EXCERPTED RECORDS —
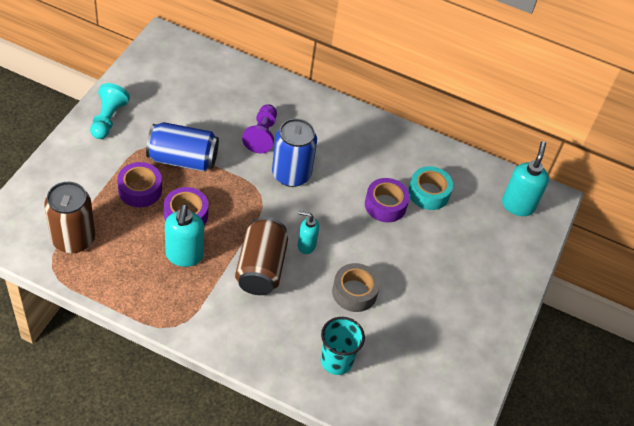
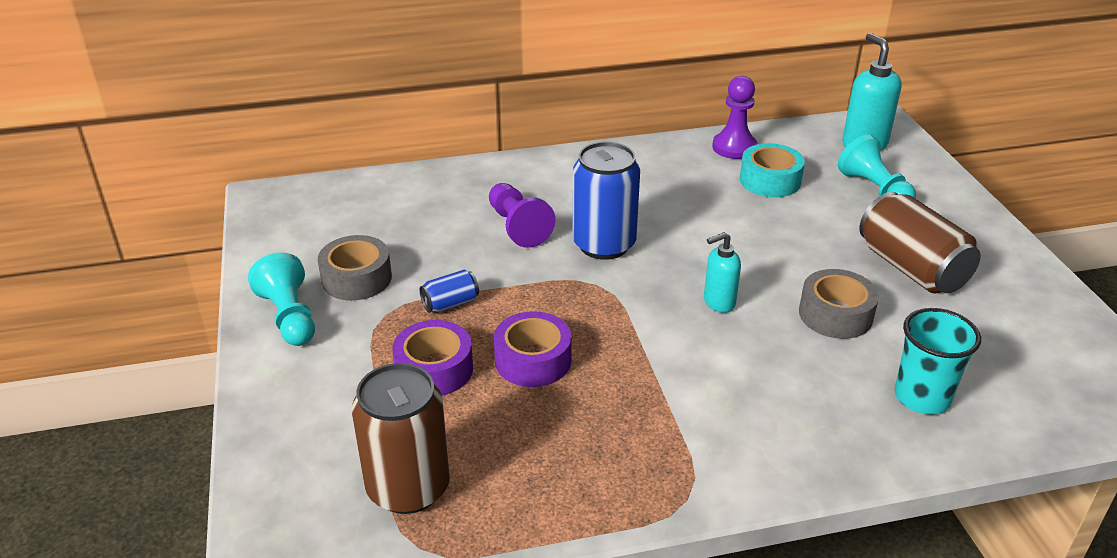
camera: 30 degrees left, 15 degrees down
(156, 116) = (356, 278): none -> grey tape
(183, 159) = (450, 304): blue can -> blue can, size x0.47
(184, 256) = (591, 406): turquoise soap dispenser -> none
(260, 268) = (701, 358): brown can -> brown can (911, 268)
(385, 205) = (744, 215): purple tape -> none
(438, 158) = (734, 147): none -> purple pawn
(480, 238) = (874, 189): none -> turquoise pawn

TRY IT — Copy each entry exactly as written. Images should not appear in the copy.

SOLUTION TO THIS TASK —
camera: 30 degrees left, 15 degrees down
(156, 116) = (356, 278): none -> grey tape
(183, 159) = (450, 304): blue can -> blue can, size x0.47
(184, 256) = (591, 406): turquoise soap dispenser -> none
(260, 268) = (701, 358): brown can -> brown can (911, 268)
(385, 205) = (744, 215): purple tape -> none
(438, 158) = (734, 147): none -> purple pawn
(480, 238) = (874, 189): none -> turquoise pawn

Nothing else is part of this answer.